» **RECORDED INFORMATION**
-- Opening Marker --
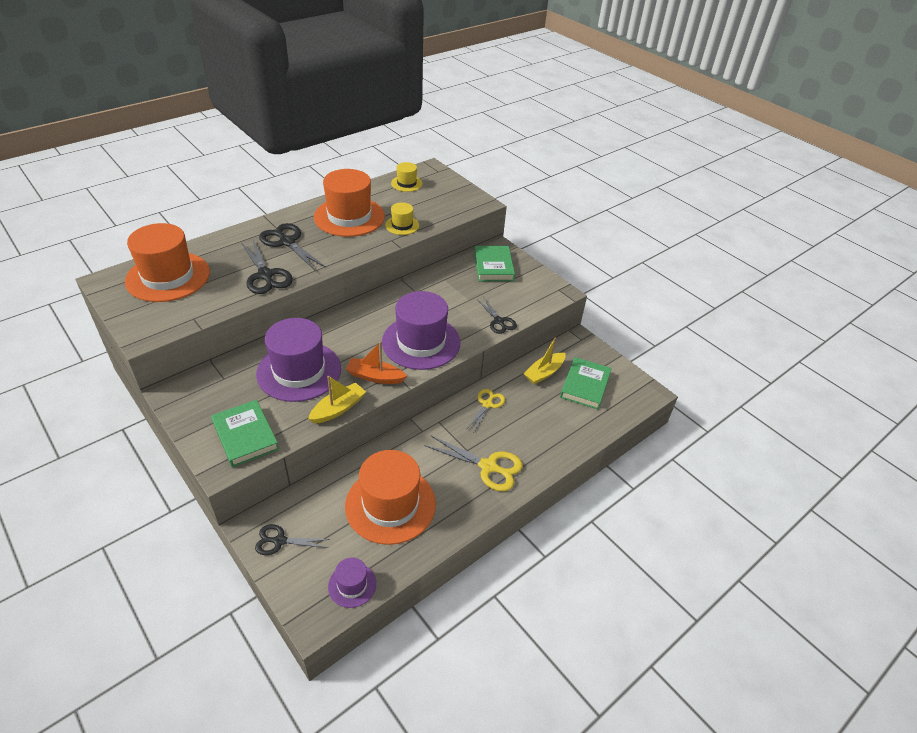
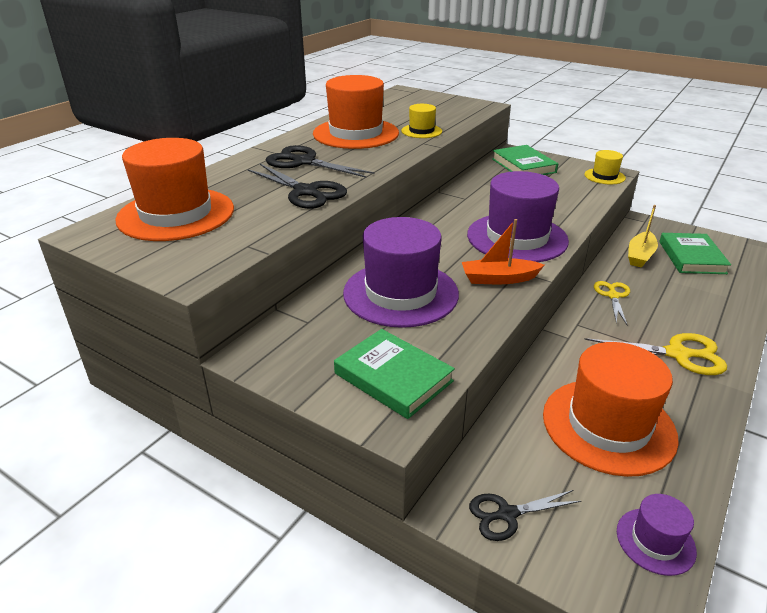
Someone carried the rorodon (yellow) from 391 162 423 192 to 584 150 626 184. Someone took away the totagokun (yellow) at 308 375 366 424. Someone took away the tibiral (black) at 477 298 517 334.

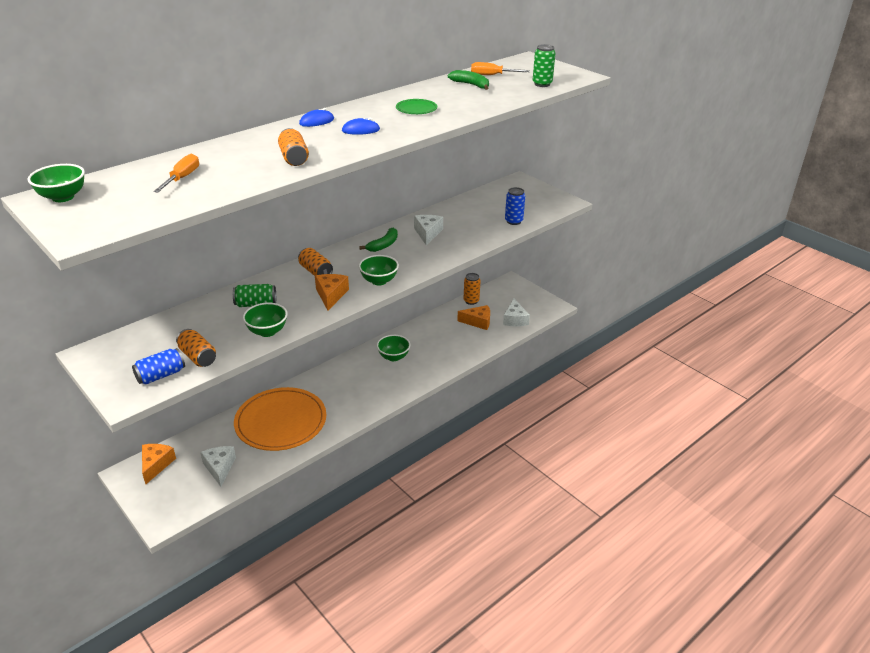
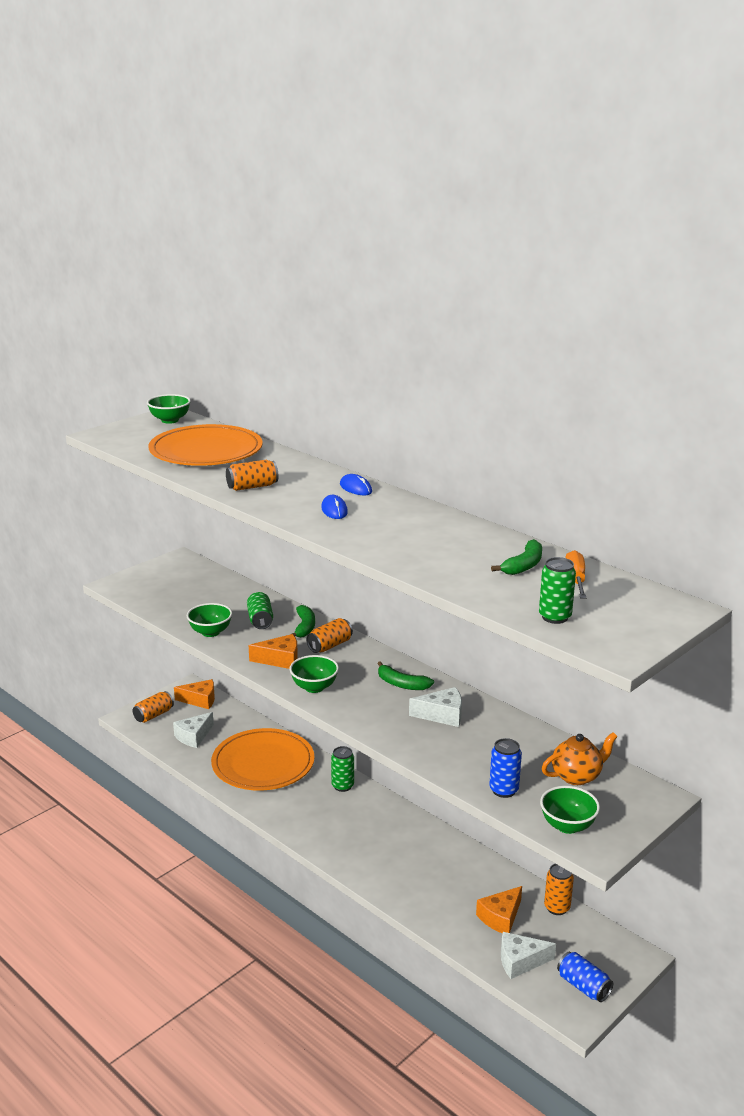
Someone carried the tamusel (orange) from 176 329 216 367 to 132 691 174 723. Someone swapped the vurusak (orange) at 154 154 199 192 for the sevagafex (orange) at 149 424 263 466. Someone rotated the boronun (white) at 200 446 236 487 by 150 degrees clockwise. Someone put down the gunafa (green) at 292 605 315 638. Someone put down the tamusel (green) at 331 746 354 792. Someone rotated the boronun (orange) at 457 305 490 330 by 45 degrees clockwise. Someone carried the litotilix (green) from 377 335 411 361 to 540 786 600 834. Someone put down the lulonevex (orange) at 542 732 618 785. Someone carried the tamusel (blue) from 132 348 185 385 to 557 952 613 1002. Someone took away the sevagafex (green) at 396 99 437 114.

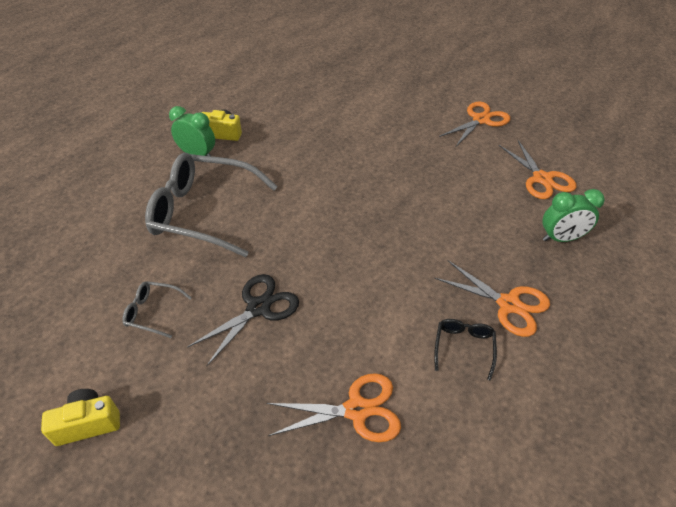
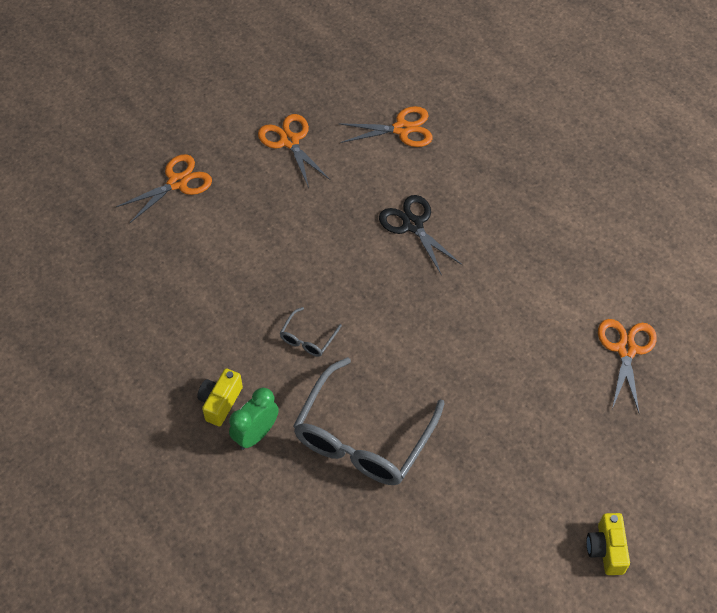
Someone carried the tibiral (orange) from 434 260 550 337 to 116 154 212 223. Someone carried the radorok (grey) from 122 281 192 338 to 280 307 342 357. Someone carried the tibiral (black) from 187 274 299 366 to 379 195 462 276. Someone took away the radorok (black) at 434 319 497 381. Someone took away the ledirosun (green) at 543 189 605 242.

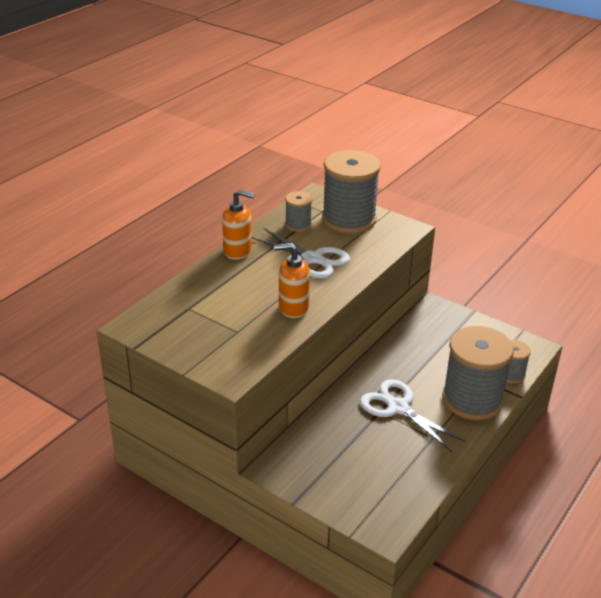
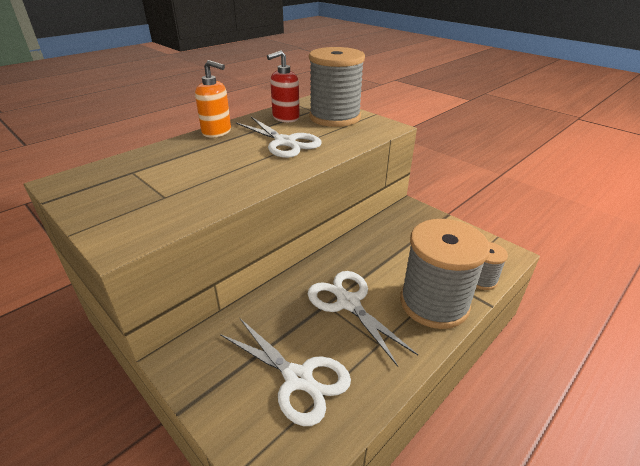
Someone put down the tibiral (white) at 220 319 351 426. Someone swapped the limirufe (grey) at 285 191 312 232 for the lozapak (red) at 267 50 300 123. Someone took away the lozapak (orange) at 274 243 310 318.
-- Closing Marker --
» **WHAT TO DO**
Give the complete material again, exactly as written. Do not include the pictures.

» **ANSWER TO THIS EXERCISE**
Someone carried the rorodon (yellow) from 391 162 423 192 to 584 150 626 184. Someone took away the totagokun (yellow) at 308 375 366 424. Someone took away the tibiral (black) at 477 298 517 334.

Someone carried the tamusel (orange) from 176 329 216 367 to 132 691 174 723. Someone swapped the vurusak (orange) at 154 154 199 192 for the sevagafex (orange) at 149 424 263 466. Someone rotated the boronun (white) at 200 446 236 487 by 150 degrees clockwise. Someone put down the gunafa (green) at 292 605 315 638. Someone put down the tamusel (green) at 331 746 354 792. Someone rotated the boronun (orange) at 457 305 490 330 by 45 degrees clockwise. Someone carried the litotilix (green) from 377 335 411 361 to 540 786 600 834. Someone put down the lulonevex (orange) at 542 732 618 785. Someone carried the tamusel (blue) from 132 348 185 385 to 557 952 613 1002. Someone took away the sevagafex (green) at 396 99 437 114.

Someone carried the tibiral (orange) from 434 260 550 337 to 116 154 212 223. Someone carried the radorok (grey) from 122 281 192 338 to 280 307 342 357. Someone carried the tibiral (black) from 187 274 299 366 to 379 195 462 276. Someone took away the radorok (black) at 434 319 497 381. Someone took away the ledirosun (green) at 543 189 605 242.

Someone put down the tibiral (white) at 220 319 351 426. Someone swapped the limirufe (grey) at 285 191 312 232 for the lozapak (red) at 267 50 300 123. Someone took away the lozapak (orange) at 274 243 310 318.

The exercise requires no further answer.